___ Records provided ___
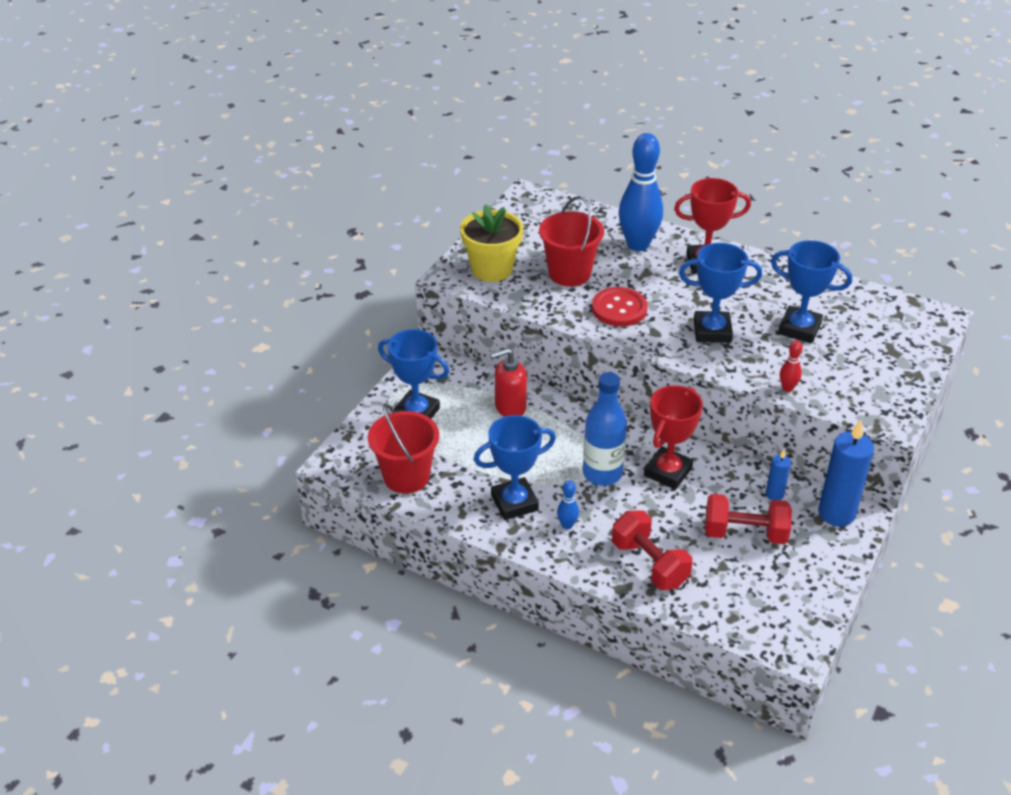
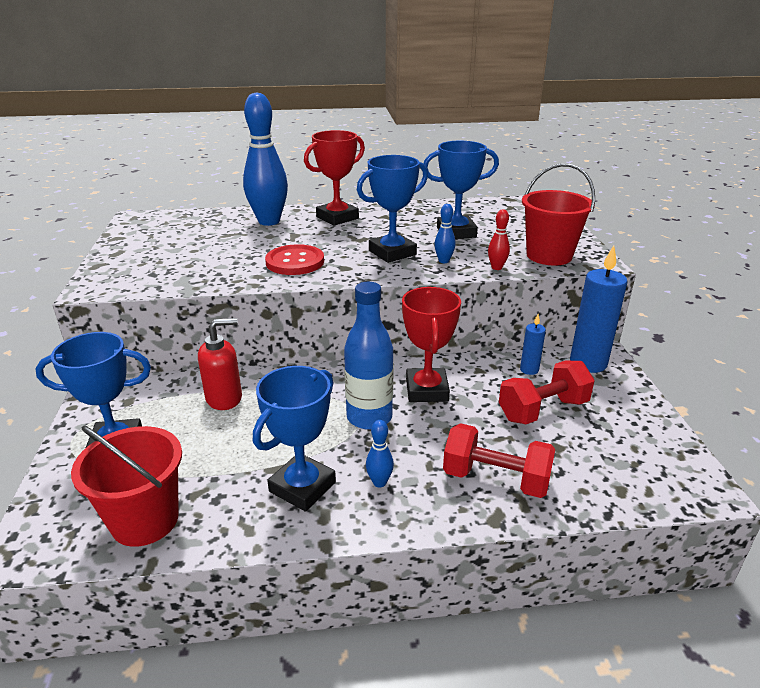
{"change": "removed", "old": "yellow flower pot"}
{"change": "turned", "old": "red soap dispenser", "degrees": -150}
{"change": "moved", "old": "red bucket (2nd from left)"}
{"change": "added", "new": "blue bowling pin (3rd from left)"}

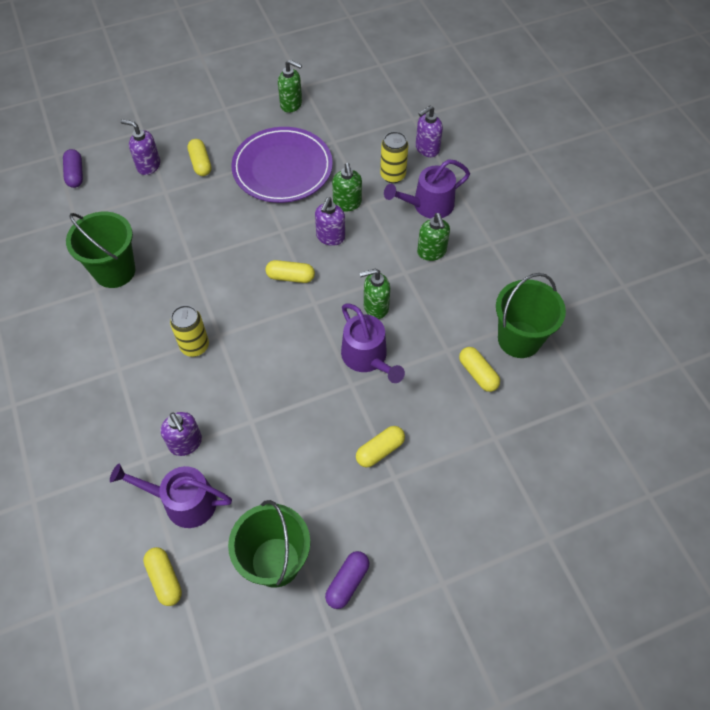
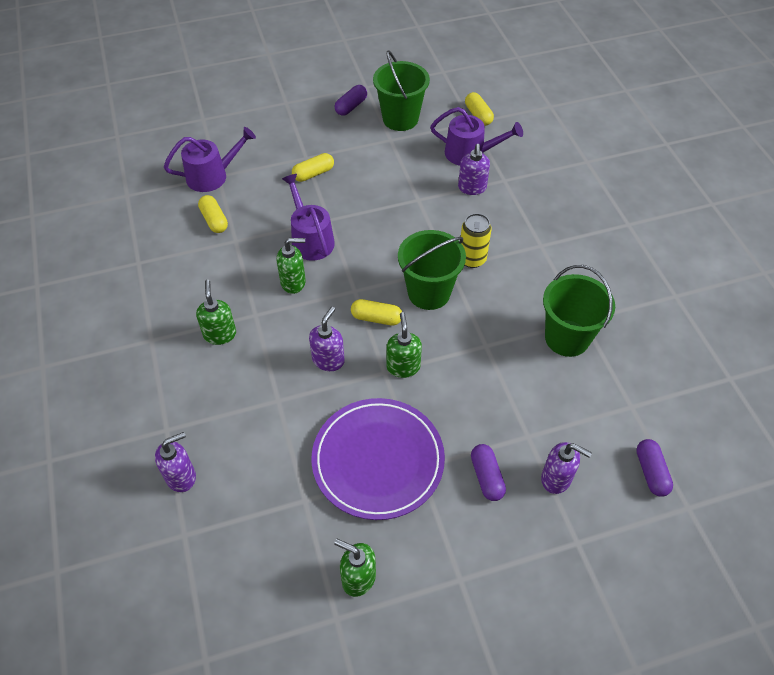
{"change": "turned", "old": "purple soap dispenser (2nd from left in the first image)", "degrees": -150}
{"change": "recoloured", "old": "yellow capsule (2nd from left)", "new": "purple capsule (2nd from left)"}
{"change": "moved", "old": "green soap dispenser (2nd from left in the first image)", "new": "green soap dispenser (4th from left)"}
{"change": "removed", "old": "yellow can (2nd from left)"}
{"change": "moved", "old": "purple watering can (3rd from left in the first image)", "new": "purple watering can (1st from left)"}
{"change": "moved", "old": "green bucket (3rd from left in the first image)", "new": "green bucket (2nd from left)"}

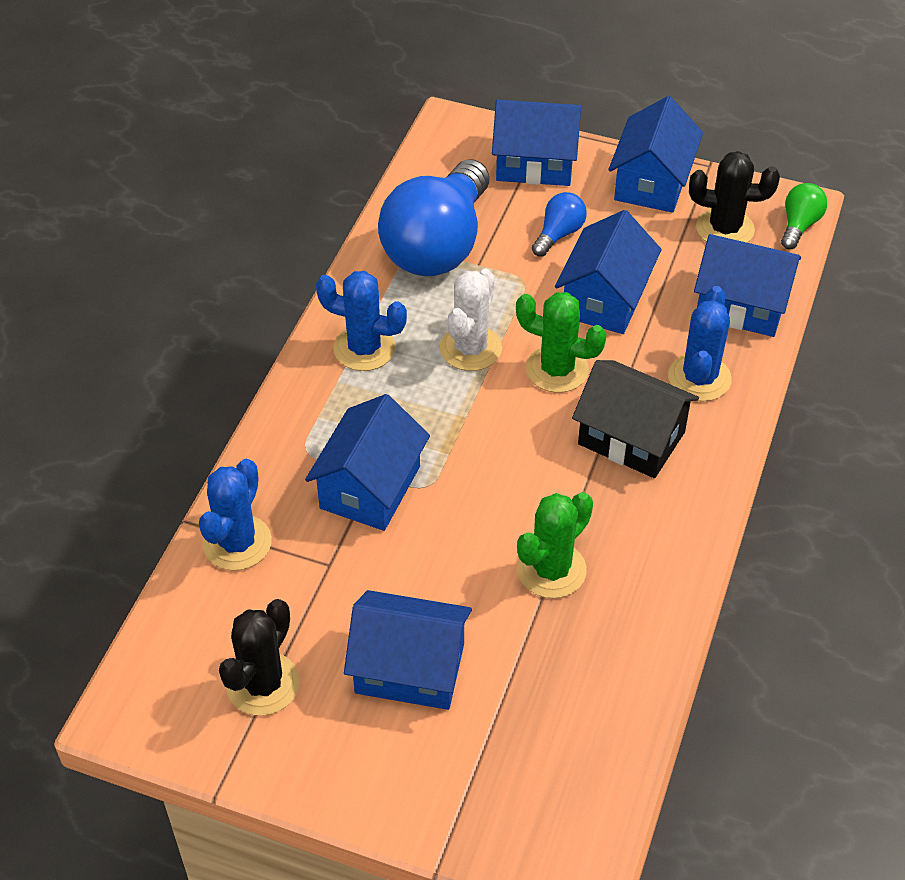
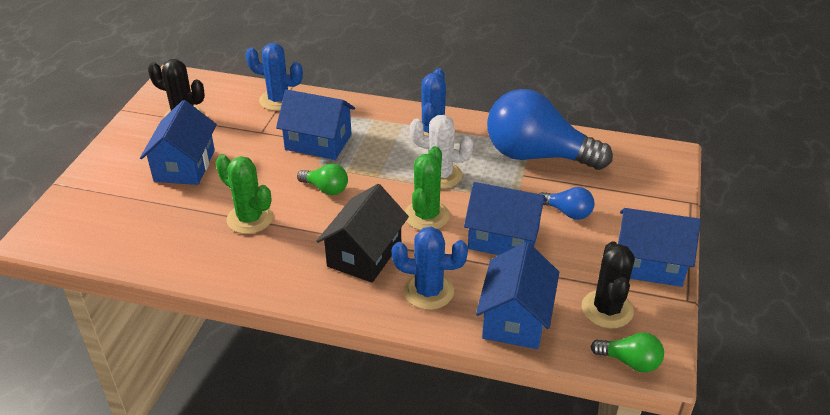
{"change": "removed", "old": "blue house (3rd from left)"}
{"change": "added", "new": "green light bulb (1st from left)"}

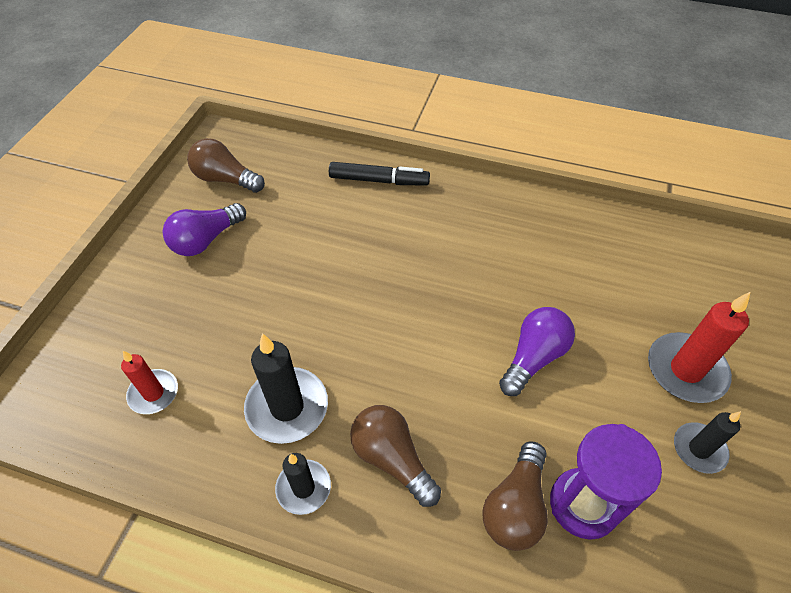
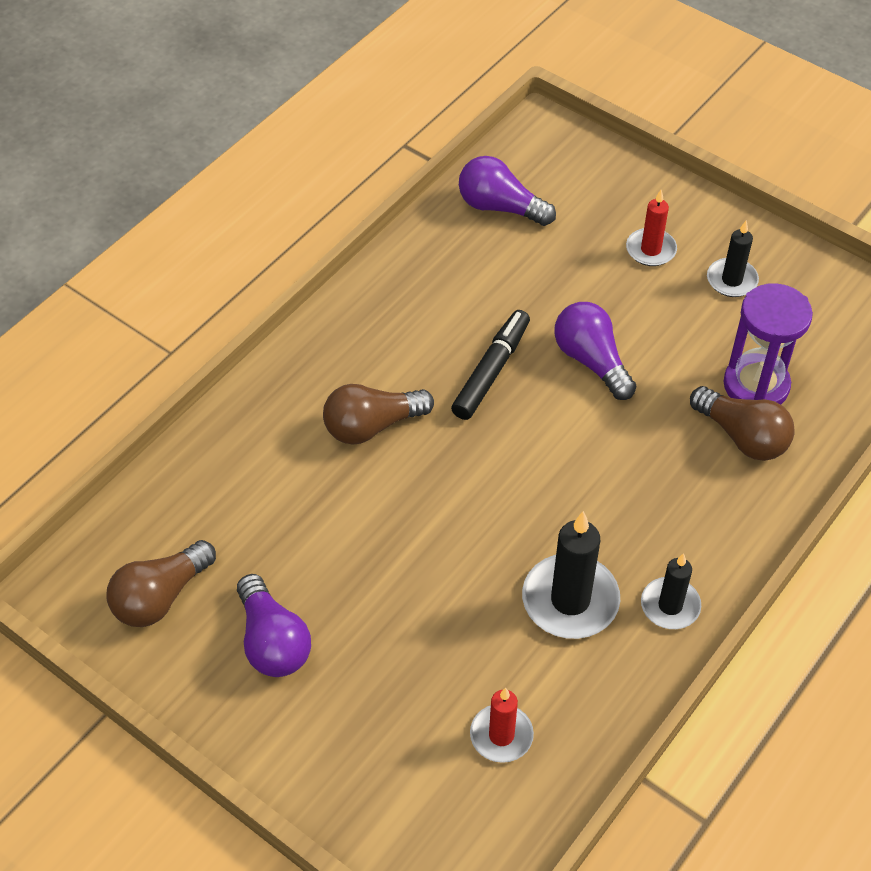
{"change": "moved", "old": "black marker"}
{"change": "moved", "old": "brown light bulb (2nd from left)"}
{"change": "resized", "old": "red candle (2nd from left)", "factor": 0.61}
{"change": "added", "new": "purple light bulb (2nd from left)"}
___
◆ **Problem to solve**: Please write out every record above exactly, but leave the pictures out.

◆ **Solution to the exercise**:
{"change": "removed", "old": "yellow flower pot"}
{"change": "turned", "old": "red soap dispenser", "degrees": -150}
{"change": "moved", "old": "red bucket (2nd from left)"}
{"change": "added", "new": "blue bowling pin (3rd from left)"}

{"change": "turned", "old": "purple soap dispenser (2nd from left in the first image)", "degrees": -150}
{"change": "recoloured", "old": "yellow capsule (2nd from left)", "new": "purple capsule (2nd from left)"}
{"change": "moved", "old": "green soap dispenser (2nd from left in the first image)", "new": "green soap dispenser (4th from left)"}
{"change": "removed", "old": "yellow can (2nd from left)"}
{"change": "moved", "old": "purple watering can (3rd from left in the first image)", "new": "purple watering can (1st from left)"}
{"change": "moved", "old": "green bucket (3rd from left in the first image)", "new": "green bucket (2nd from left)"}

{"change": "removed", "old": "blue house (3rd from left)"}
{"change": "added", "new": "green light bulb (1st from left)"}

{"change": "moved", "old": "black marker"}
{"change": "moved", "old": "brown light bulb (2nd from left)"}
{"change": "resized", "old": "red candle (2nd from left)", "factor": 0.61}
{"change": "added", "new": "purple light bulb (2nd from left)"}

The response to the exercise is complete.